----- Provided records -----

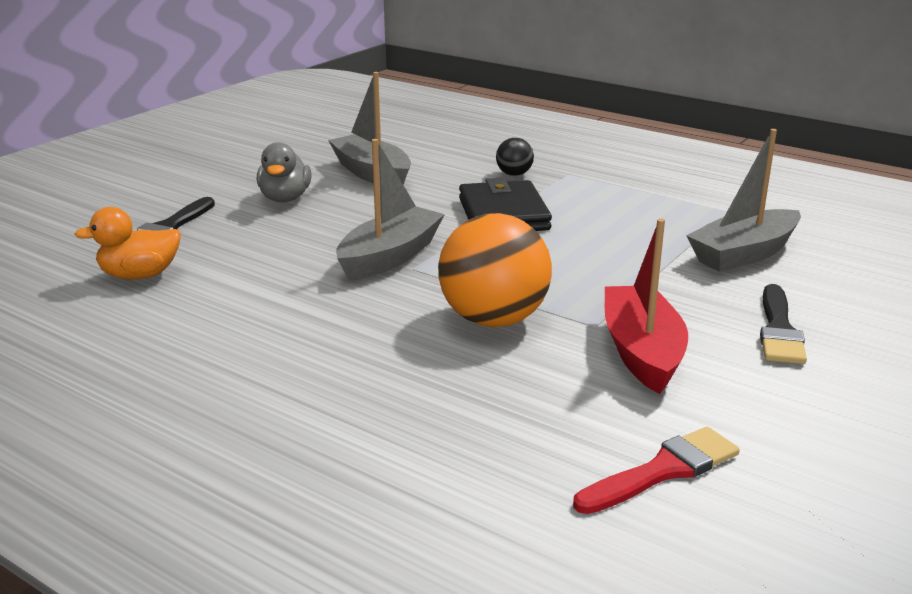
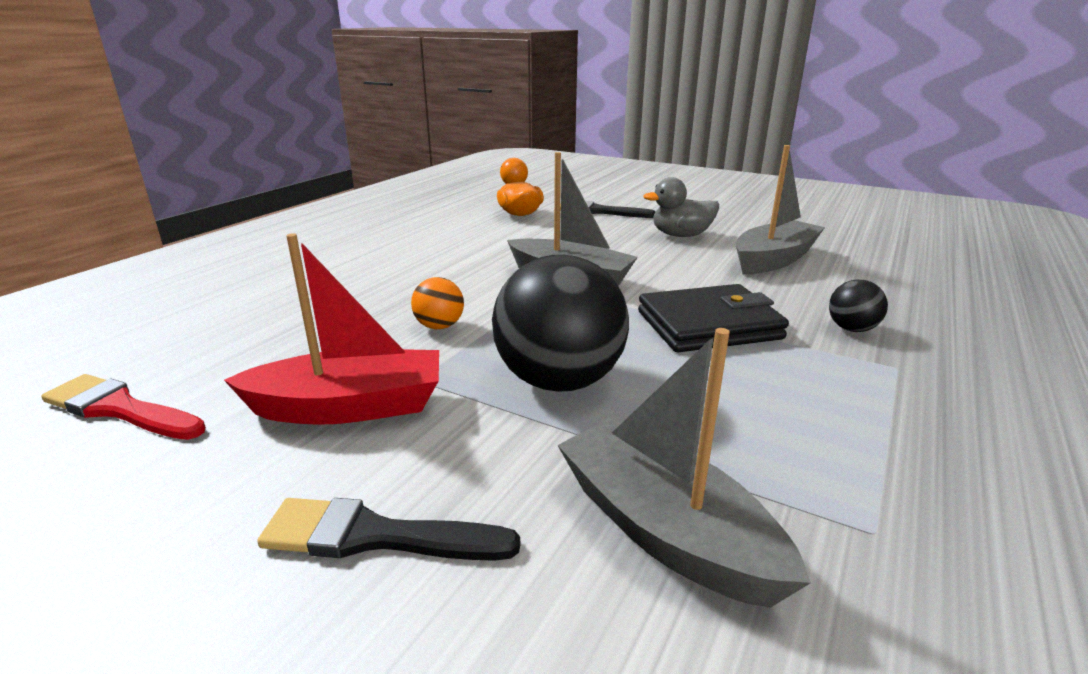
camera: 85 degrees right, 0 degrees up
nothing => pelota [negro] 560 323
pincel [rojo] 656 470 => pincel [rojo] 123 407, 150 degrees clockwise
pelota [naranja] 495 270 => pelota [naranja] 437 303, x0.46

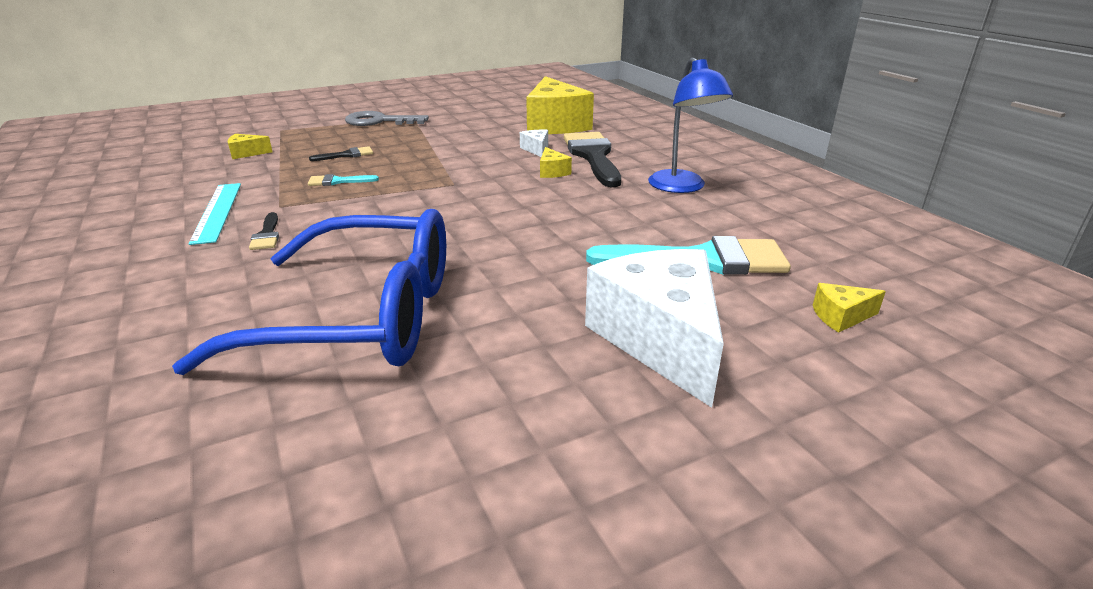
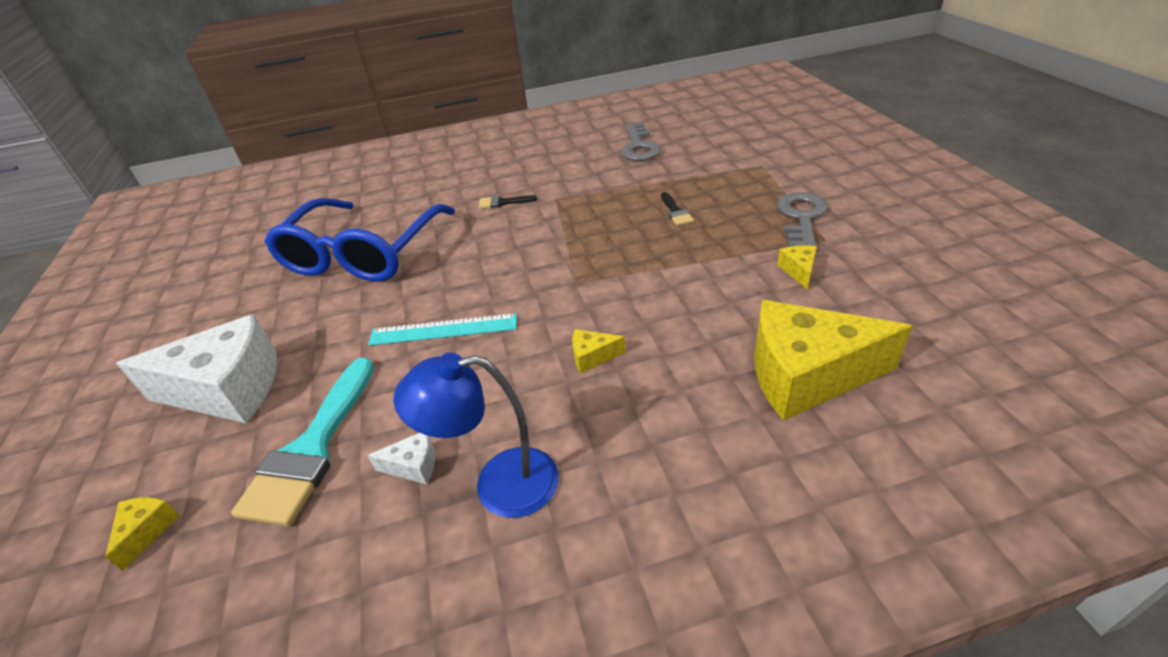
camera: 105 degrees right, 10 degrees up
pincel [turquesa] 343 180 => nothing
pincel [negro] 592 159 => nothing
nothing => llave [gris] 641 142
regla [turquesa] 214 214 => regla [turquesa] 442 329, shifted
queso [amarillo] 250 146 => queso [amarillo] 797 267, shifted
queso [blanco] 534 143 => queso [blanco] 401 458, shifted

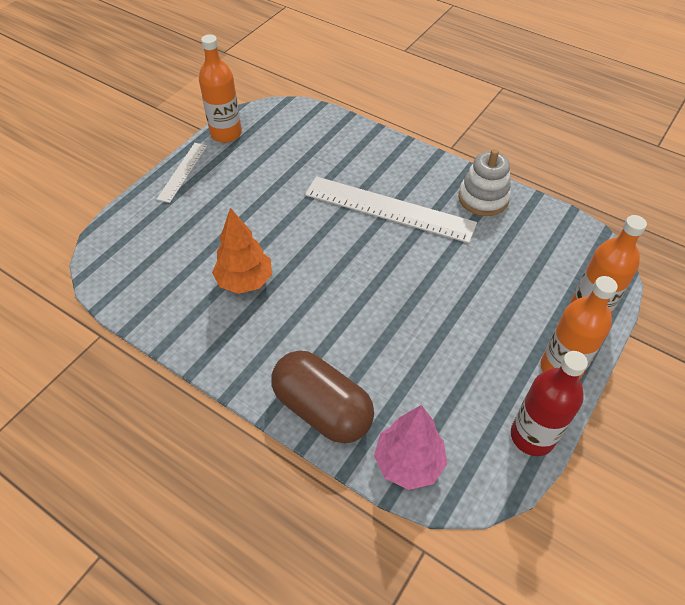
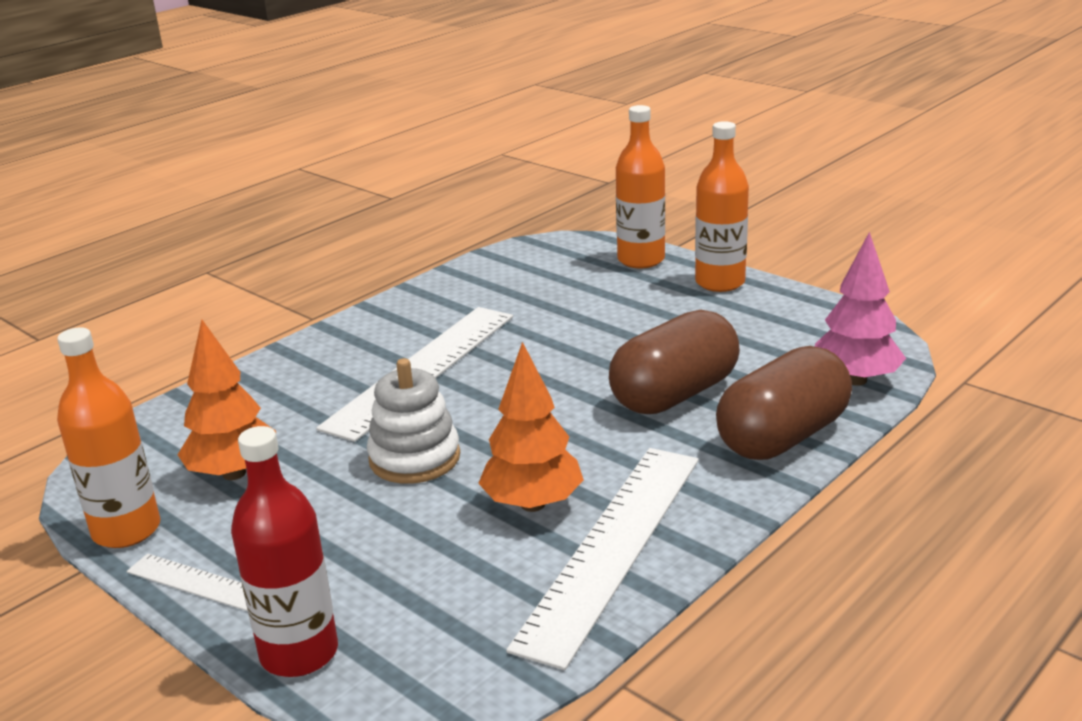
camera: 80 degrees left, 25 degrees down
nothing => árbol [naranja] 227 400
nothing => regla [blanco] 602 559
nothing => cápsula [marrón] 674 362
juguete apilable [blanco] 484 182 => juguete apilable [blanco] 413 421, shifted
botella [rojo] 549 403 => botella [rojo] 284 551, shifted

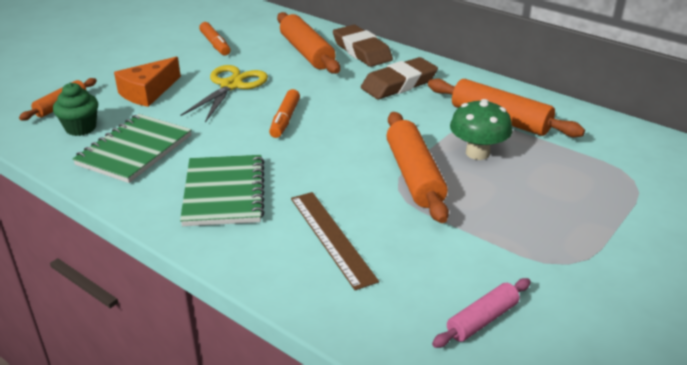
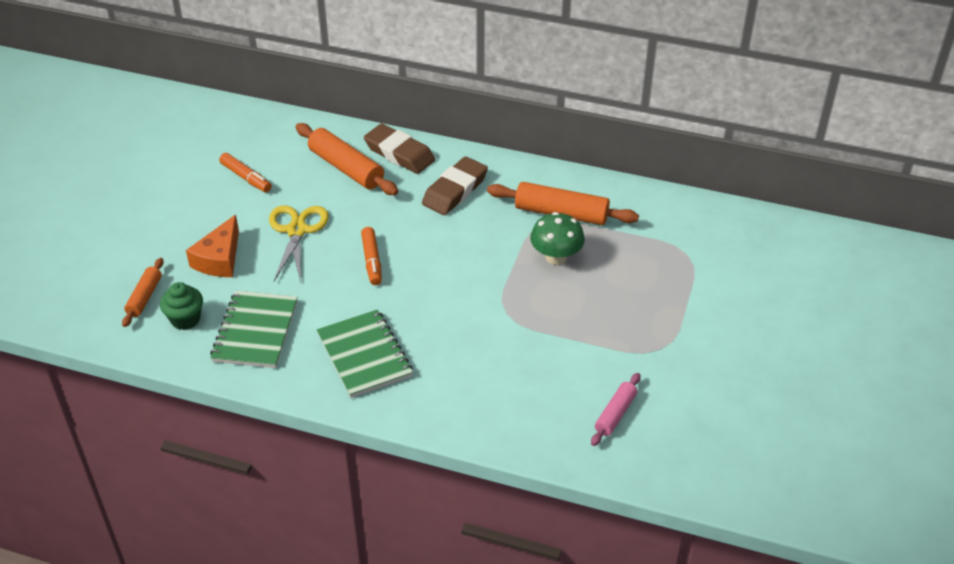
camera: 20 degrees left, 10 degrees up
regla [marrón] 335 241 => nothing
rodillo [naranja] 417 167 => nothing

-----

Task directions: Copy all records exactly; omit images.

Solution to this problem:
camera: 85 degrees right, 0 degrees up
nothing => pelota [negro] 560 323
pincel [rojo] 656 470 => pincel [rojo] 123 407, 150 degrees clockwise
pelota [naranja] 495 270 => pelota [naranja] 437 303, x0.46

camera: 105 degrees right, 10 degrees up
pincel [turquesa] 343 180 => nothing
pincel [negro] 592 159 => nothing
nothing => llave [gris] 641 142
regla [turquesa] 214 214 => regla [turquesa] 442 329, shifted
queso [amarillo] 250 146 => queso [amarillo] 797 267, shifted
queso [blanco] 534 143 => queso [blanco] 401 458, shifted

camera: 80 degrees left, 25 degrees down
nothing => árbol [naranja] 227 400
nothing => regla [blanco] 602 559
nothing => cápsula [marrón] 674 362
juguete apilable [blanco] 484 182 => juguete apilable [blanco] 413 421, shifted
botella [rojo] 549 403 => botella [rojo] 284 551, shifted

camera: 20 degrees left, 10 degrees up
regla [marrón] 335 241 => nothing
rodillo [naranja] 417 167 => nothing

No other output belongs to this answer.